→ WHAT IS ASKED
Report every line in the entries below that contains the string "shortInstrumentName", and copy each such line in full.

→ RECORDED DATA
--
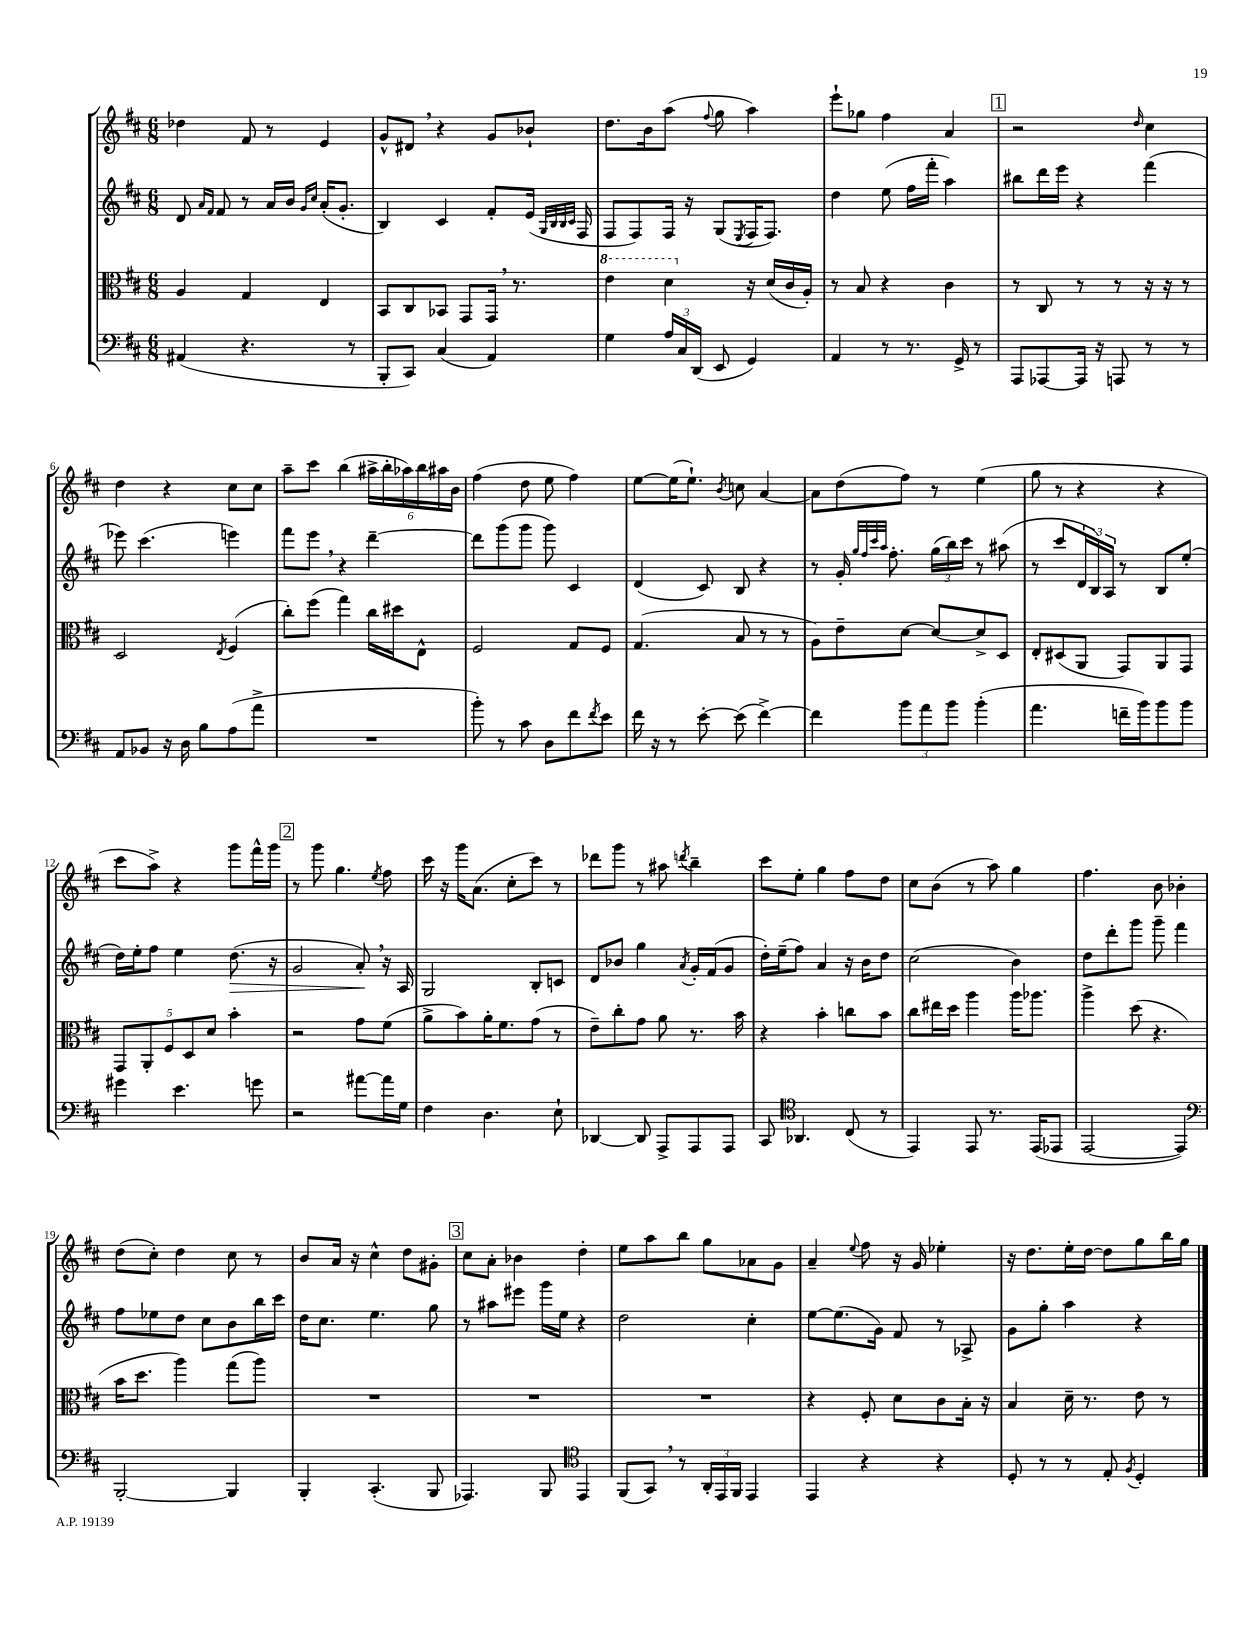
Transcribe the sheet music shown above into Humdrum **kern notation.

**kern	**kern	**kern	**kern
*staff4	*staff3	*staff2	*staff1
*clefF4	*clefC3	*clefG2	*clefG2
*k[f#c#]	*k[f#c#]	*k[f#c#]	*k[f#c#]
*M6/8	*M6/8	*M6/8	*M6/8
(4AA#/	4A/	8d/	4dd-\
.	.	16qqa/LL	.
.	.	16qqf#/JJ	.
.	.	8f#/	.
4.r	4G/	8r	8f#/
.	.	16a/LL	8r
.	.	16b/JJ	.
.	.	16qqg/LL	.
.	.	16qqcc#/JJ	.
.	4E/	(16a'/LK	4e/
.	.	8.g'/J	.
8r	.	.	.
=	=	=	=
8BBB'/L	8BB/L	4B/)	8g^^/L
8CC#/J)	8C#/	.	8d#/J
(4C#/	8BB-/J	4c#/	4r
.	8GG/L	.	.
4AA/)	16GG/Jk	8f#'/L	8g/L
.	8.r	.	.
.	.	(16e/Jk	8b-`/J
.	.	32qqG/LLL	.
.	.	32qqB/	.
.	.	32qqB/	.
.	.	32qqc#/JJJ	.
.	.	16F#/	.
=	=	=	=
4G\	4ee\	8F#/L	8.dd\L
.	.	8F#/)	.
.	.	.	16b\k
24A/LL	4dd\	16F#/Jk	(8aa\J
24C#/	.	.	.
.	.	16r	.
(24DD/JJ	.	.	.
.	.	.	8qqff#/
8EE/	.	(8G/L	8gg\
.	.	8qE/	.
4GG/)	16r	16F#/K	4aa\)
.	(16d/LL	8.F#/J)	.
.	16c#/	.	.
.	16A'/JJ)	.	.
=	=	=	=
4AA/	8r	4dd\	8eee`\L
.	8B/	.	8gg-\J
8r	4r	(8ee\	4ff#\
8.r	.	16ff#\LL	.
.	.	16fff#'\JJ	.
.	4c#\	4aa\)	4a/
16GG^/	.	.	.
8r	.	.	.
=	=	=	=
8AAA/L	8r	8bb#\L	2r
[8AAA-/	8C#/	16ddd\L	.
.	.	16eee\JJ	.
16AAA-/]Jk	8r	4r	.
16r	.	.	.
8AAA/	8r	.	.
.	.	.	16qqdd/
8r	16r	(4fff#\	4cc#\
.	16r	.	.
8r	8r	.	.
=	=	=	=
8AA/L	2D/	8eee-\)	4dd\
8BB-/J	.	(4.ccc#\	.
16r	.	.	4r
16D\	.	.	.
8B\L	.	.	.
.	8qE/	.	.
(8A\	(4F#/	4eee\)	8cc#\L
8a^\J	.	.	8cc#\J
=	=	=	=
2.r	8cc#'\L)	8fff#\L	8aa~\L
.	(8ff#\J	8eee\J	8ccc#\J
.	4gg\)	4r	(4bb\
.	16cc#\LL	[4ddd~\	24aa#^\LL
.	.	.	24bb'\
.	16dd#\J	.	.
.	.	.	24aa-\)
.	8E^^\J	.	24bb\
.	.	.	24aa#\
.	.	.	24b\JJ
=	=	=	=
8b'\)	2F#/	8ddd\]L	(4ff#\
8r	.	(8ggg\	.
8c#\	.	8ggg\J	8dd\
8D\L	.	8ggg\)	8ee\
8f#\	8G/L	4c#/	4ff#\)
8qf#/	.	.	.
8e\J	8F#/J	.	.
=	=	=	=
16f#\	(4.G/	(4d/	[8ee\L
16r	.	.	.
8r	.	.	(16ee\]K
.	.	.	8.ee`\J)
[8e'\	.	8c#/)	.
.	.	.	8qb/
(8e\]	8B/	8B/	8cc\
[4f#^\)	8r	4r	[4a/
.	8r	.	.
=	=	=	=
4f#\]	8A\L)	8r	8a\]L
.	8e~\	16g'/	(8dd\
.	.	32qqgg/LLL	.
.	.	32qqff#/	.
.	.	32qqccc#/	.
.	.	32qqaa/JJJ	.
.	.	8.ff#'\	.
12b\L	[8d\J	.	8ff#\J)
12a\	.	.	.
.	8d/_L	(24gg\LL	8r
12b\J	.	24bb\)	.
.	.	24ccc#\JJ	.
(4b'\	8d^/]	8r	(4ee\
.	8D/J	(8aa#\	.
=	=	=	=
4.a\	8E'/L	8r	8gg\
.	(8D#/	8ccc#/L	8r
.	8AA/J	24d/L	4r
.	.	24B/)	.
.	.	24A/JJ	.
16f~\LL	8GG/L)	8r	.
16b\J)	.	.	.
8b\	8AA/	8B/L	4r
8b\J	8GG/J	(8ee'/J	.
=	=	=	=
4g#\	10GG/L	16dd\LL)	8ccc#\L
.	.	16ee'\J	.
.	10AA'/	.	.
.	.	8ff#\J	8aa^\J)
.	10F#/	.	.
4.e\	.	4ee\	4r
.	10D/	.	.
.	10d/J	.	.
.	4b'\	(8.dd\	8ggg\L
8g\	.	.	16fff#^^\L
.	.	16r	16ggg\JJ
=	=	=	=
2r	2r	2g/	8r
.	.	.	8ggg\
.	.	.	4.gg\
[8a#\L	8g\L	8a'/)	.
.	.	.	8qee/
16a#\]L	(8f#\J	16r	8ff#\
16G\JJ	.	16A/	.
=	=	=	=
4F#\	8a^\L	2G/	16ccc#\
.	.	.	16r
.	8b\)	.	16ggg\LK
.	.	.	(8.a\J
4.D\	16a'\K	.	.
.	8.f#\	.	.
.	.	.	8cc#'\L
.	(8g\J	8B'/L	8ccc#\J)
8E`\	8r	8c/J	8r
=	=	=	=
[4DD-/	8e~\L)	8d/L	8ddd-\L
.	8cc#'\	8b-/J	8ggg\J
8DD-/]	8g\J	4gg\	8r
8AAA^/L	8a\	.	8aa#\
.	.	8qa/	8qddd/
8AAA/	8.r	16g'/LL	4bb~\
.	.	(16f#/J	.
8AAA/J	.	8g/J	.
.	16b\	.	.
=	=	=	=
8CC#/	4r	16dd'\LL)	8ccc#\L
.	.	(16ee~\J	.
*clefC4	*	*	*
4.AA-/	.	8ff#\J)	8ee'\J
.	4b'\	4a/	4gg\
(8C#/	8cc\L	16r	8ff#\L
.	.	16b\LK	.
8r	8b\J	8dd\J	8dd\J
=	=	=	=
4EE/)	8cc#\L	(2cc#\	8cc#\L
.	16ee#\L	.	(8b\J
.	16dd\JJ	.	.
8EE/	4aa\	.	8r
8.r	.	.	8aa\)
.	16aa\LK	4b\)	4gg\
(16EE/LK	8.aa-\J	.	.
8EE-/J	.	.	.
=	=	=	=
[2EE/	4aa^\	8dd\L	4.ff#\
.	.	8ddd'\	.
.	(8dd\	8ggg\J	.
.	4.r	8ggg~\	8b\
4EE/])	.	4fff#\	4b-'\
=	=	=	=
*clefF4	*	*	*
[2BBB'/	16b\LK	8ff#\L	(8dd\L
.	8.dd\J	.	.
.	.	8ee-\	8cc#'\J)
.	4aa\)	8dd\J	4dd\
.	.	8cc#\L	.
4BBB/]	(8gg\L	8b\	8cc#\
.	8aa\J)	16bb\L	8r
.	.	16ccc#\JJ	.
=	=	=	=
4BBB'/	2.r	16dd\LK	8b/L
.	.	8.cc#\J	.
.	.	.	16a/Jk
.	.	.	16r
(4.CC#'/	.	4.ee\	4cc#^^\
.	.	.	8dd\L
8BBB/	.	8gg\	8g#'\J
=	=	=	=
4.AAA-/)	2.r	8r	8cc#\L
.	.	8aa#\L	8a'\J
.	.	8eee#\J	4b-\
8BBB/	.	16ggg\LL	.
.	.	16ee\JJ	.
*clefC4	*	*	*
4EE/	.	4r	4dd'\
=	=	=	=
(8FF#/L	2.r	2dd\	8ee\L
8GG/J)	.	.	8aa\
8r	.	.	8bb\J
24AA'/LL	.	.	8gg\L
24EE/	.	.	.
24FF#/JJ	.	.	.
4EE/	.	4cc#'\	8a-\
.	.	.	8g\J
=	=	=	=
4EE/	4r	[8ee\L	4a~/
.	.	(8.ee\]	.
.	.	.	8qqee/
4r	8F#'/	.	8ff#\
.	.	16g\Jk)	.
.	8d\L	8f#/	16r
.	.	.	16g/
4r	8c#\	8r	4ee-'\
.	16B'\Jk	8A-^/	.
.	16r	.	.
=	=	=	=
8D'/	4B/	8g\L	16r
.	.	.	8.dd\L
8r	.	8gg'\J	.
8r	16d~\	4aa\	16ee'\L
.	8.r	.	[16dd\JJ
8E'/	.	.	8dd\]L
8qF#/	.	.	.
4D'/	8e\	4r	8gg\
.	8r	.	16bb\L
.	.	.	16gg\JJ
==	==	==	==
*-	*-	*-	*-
--
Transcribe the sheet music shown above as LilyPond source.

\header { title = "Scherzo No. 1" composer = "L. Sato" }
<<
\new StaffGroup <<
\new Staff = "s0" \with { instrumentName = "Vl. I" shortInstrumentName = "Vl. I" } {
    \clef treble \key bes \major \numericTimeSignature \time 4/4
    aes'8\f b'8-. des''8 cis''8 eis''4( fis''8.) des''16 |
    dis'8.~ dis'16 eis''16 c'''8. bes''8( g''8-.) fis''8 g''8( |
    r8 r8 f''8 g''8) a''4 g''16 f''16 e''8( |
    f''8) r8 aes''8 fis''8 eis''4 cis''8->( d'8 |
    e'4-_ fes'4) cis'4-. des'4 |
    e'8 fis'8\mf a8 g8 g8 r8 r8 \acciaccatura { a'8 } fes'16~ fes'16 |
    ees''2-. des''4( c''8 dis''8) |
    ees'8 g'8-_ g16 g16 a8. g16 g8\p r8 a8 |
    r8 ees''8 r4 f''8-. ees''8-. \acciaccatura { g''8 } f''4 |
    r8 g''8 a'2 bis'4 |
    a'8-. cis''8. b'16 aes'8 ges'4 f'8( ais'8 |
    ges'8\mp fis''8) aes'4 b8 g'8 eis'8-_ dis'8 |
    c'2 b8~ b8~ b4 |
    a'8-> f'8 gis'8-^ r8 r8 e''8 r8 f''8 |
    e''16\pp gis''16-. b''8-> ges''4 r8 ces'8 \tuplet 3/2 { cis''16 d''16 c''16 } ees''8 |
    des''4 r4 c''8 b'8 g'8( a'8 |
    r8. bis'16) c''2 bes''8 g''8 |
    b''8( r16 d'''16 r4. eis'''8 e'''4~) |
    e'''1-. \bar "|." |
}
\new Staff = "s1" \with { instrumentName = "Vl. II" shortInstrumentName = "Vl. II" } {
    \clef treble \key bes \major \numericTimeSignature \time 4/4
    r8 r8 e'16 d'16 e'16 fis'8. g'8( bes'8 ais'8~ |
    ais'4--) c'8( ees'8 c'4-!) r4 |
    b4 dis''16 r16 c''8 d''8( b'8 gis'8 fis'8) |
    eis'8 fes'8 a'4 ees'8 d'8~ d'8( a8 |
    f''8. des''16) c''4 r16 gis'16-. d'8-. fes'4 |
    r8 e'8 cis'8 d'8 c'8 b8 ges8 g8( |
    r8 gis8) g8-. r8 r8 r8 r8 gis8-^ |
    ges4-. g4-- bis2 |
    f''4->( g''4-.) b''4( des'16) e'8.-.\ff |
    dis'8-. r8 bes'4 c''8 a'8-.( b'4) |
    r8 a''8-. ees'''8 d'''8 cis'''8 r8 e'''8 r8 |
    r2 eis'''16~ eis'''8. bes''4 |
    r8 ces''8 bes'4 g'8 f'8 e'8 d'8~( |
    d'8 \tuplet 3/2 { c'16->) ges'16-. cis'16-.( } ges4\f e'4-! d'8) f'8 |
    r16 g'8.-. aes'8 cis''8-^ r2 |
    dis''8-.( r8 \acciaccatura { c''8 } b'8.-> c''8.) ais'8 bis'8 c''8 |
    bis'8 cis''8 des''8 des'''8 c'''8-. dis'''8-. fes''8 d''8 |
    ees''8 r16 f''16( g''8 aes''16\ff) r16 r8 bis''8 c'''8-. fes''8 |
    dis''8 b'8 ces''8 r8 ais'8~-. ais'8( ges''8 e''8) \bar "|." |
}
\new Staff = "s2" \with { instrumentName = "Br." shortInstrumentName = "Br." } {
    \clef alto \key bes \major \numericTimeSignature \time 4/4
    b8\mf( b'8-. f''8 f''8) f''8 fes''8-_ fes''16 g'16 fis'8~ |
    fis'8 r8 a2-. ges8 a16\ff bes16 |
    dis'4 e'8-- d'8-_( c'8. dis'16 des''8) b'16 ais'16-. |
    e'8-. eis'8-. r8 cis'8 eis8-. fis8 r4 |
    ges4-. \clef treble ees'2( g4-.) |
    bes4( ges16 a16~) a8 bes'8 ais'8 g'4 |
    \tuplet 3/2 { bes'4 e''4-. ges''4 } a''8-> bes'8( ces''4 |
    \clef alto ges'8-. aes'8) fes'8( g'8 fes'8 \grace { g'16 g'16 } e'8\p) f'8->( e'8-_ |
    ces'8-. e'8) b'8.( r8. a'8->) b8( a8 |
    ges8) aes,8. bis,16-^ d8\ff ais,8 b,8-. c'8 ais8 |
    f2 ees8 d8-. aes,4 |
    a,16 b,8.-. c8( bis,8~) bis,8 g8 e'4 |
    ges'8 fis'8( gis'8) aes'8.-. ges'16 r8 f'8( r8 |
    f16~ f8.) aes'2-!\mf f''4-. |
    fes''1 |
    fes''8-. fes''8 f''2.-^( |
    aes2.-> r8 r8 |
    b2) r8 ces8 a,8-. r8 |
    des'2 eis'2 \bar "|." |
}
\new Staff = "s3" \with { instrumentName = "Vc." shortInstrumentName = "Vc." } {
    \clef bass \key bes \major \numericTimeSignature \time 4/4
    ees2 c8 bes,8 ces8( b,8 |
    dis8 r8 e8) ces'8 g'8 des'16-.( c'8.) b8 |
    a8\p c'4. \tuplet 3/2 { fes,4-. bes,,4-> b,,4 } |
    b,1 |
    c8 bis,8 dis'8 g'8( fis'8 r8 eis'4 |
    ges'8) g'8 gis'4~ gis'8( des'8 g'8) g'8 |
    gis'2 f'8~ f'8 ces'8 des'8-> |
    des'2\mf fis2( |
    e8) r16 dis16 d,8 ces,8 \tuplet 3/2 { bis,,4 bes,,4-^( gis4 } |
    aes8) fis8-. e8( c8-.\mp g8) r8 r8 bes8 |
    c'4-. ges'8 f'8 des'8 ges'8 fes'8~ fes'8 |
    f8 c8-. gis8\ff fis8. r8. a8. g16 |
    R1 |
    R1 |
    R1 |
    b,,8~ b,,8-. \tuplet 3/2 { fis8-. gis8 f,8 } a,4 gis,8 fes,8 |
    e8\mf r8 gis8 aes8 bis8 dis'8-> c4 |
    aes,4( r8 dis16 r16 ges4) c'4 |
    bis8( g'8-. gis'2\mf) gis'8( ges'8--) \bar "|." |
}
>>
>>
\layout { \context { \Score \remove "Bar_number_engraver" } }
--
→ REPLY TO THE TASK
\new Staff = "s0" \with { instrumentName = "Vl. I" shortInstrumentName = "Vl. I" } {
\new Staff = "s1" \with { instrumentName = "Vl. II" shortInstrumentName = "Vl. II" } {
\new Staff = "s2" \with { instrumentName = "Br." shortInstrumentName = "Br." } {
\new Staff = "s3" \with { instrumentName = "Vc." shortInstrumentName = "Vc." } {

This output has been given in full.